EXERCISE BRIEF:
Begin at the line that has "All buildings are outlined.", stop after the line that has "[(517,58),(494,59),(494,81),(517,80),(517,58)]", and print exactly those lines from the records below, without any pictures.

───── SUPPLIED RECORDS

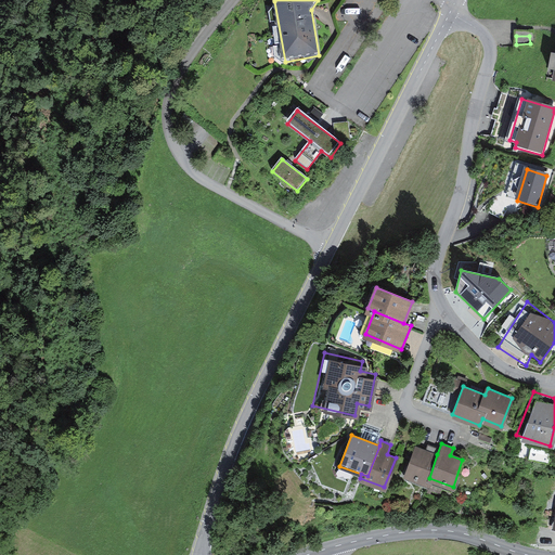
[(429,478),(437,454),(416,447),(407,475),(427,482),(429,478)]
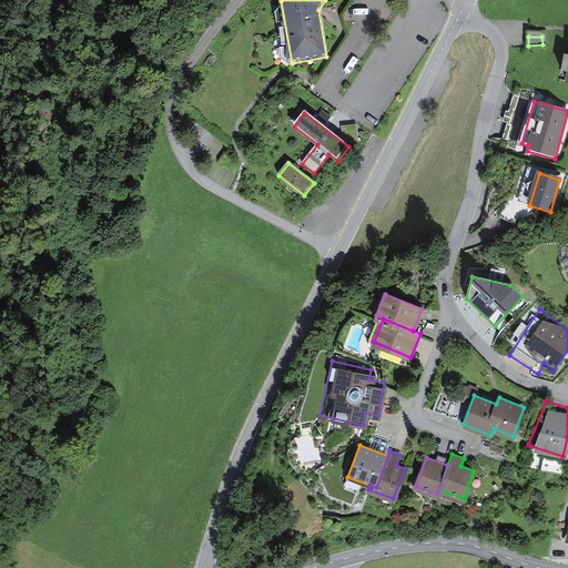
All buildings are outlined.
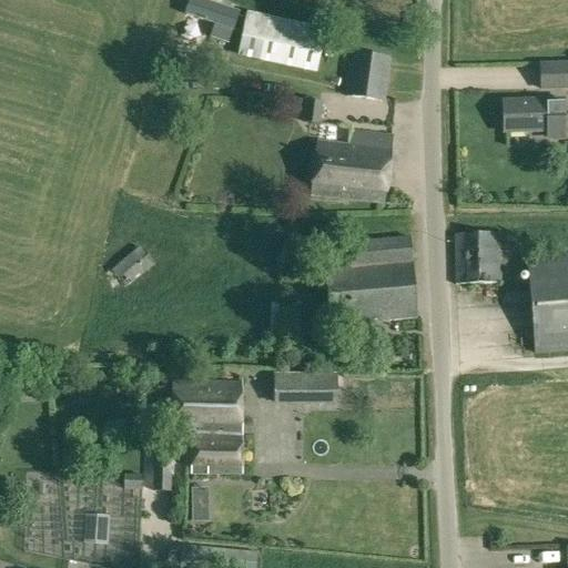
[(193,0),(185,33),(212,40),(222,0),(193,0)]
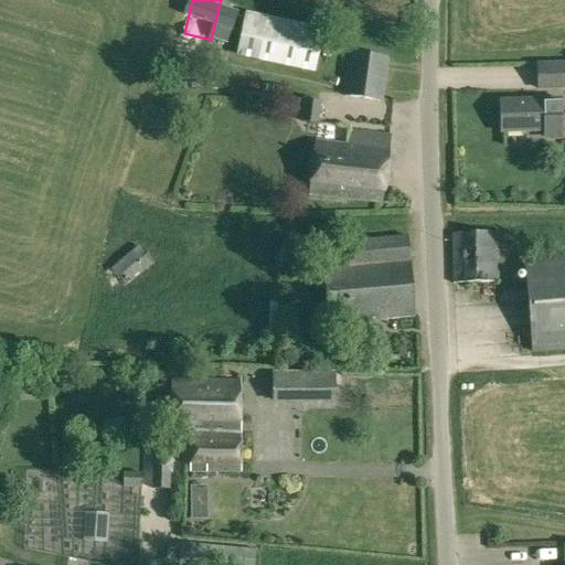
[(327,29),(259,13),(249,11),(240,56),(317,74),(327,29)]
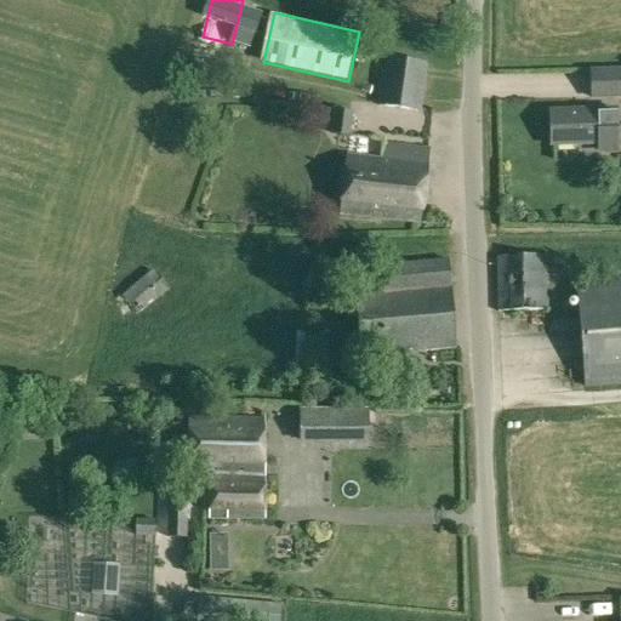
[(427,63),(383,56),(377,106),(422,109),(427,63)]
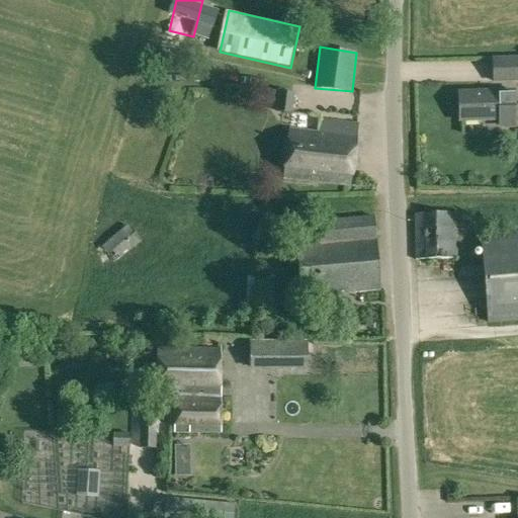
[(517,58),(494,59),(494,81),(517,80),(517,58)]
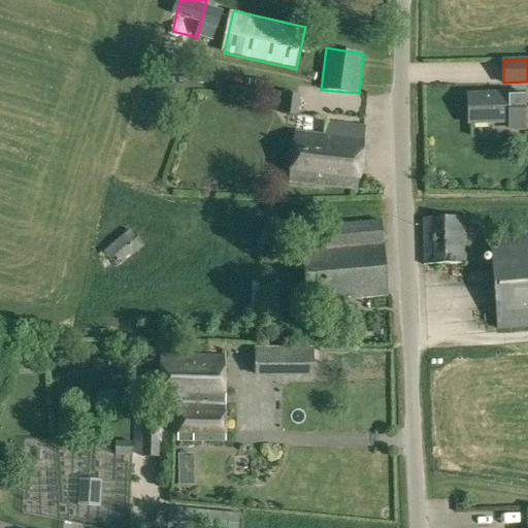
[(525,125),(524,92),(468,94),(469,123),(509,122),(509,126),(525,125)]
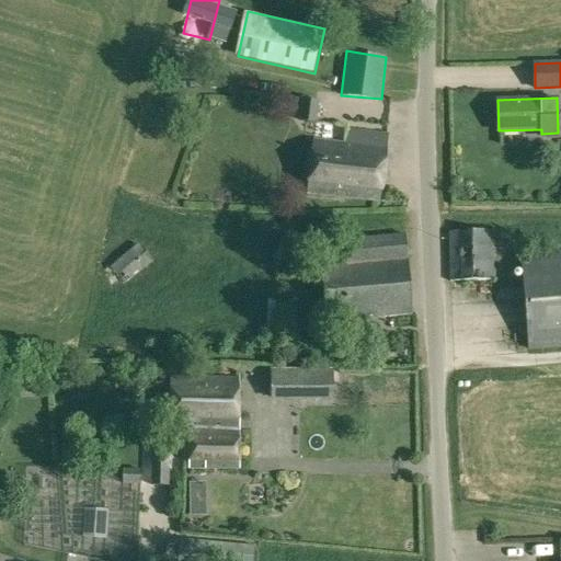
[(319,101),(302,99),(299,121),(317,123),(319,101)]
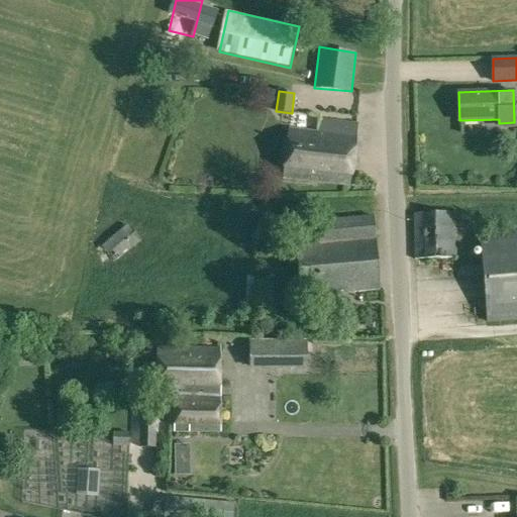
[(319,118),(316,132),(355,136),(357,122),(319,118)]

──────────

SOLUTION TO THE EXERCISE:
All buildings are outlined.
[(193,0),(185,33),(212,40),(222,0),(193,0)]
[(327,29),(259,13),(249,11),(240,56),(317,74),(327,29)]
[(427,63),(383,56),(377,106),(422,109),(427,63)]
[(517,58),(494,59),(494,81),(517,80),(517,58)]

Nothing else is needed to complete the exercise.